(Given data begins)

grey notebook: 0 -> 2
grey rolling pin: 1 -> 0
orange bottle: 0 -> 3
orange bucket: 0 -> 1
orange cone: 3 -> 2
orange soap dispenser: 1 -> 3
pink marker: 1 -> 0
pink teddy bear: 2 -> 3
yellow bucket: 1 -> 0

(Given data ends)
(Given data begins)

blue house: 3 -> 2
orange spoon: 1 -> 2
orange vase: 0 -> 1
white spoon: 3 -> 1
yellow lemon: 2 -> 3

(Given data ends)

_What you will do:_ Wherever the word "orange" appears in a line of the data, copy that line.

_Solution to this exercise:_
orange bottle: 0 -> 3
orange bucket: 0 -> 1
orange cone: 3 -> 2
orange soap dispenser: 1 -> 3
orange spoon: 1 -> 2
orange vase: 0 -> 1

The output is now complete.